<<<<
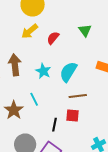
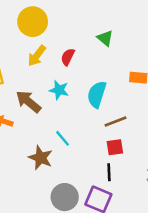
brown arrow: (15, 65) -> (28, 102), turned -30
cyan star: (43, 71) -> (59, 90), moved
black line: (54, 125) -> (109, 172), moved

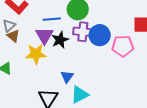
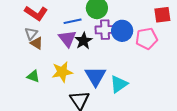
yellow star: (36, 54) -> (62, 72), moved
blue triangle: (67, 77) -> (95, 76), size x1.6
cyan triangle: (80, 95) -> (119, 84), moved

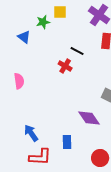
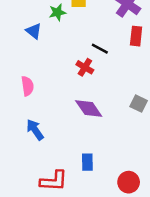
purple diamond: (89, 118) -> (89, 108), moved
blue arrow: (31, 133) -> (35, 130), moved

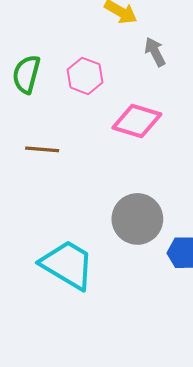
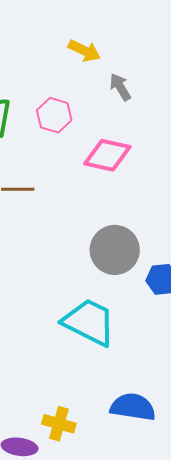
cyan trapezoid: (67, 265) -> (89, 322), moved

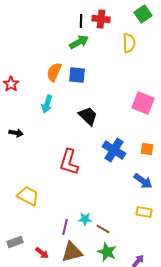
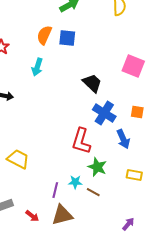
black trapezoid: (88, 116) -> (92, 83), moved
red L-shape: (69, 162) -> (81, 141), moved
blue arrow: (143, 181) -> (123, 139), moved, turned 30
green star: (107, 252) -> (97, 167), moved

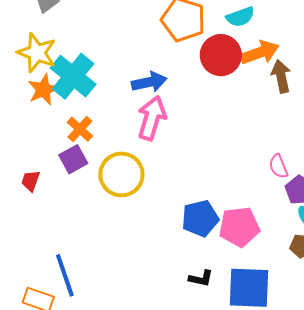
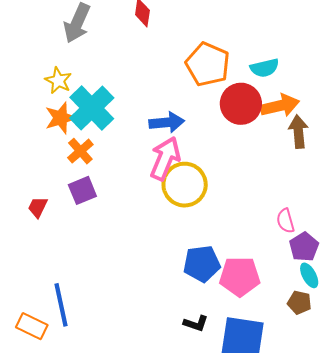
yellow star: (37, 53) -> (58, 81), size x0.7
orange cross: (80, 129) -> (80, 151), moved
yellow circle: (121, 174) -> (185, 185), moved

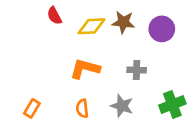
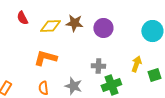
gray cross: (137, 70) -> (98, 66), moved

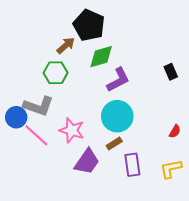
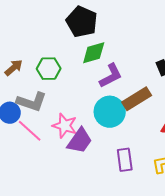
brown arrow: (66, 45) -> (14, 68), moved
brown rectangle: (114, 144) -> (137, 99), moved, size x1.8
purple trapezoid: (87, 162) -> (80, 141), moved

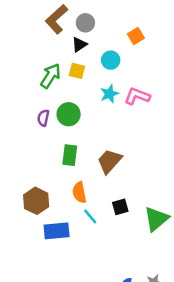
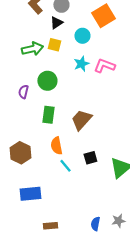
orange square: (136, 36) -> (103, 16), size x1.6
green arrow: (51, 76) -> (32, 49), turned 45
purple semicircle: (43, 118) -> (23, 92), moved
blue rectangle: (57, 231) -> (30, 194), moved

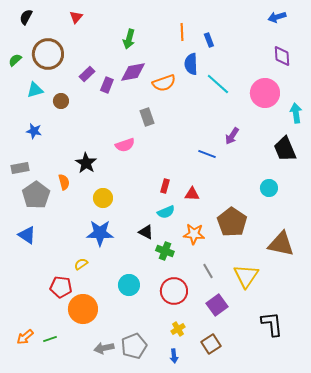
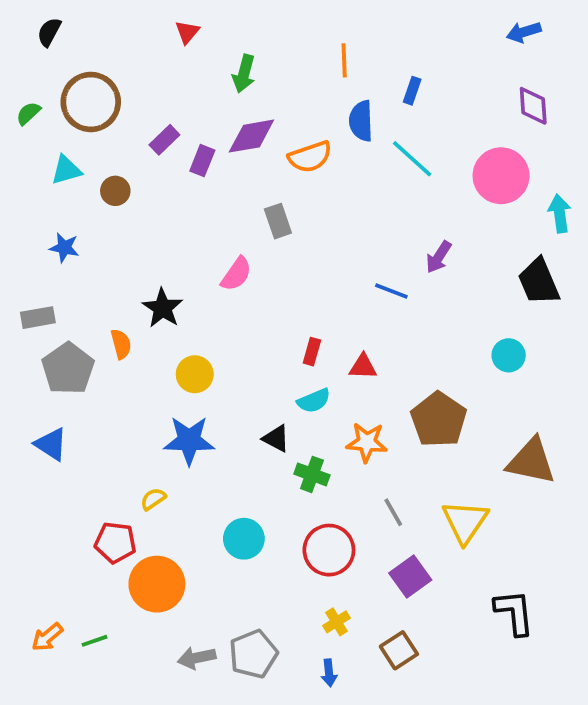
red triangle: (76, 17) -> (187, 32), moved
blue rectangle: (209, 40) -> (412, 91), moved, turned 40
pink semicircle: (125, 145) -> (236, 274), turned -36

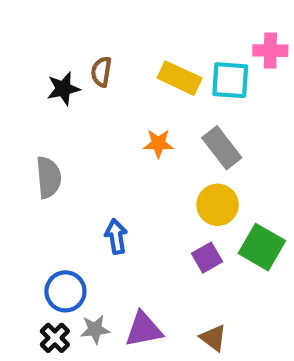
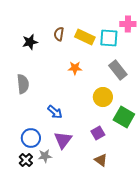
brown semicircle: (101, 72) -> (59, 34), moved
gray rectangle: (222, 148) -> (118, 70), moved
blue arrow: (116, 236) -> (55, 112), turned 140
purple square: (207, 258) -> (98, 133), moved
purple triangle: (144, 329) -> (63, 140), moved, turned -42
>>>>
- **TASK REQUIREMENTS**
Extract precisely the lines beginning at the line containing "brown arrow: (66, 45) -> (14, 68), moved" and ending at the last line of the entries above, exactly as written and with no pictures.

- **REPLY TO THE TASK**
brown arrow: (66, 45) -> (14, 68), moved
brown rectangle: (114, 144) -> (137, 99), moved, size x1.8
purple trapezoid: (87, 162) -> (80, 141), moved

orange square: (136, 36) -> (103, 16), size x1.6
green arrow: (51, 76) -> (32, 49), turned 45
purple semicircle: (43, 118) -> (23, 92), moved
blue rectangle: (57, 231) -> (30, 194), moved

red triangle: (76, 17) -> (187, 32), moved
blue rectangle: (209, 40) -> (412, 91), moved, turned 40
pink semicircle: (125, 145) -> (236, 274), turned -36

brown semicircle: (101, 72) -> (59, 34), moved
gray rectangle: (222, 148) -> (118, 70), moved
blue arrow: (116, 236) -> (55, 112), turned 140
purple square: (207, 258) -> (98, 133), moved
purple triangle: (144, 329) -> (63, 140), moved, turned -42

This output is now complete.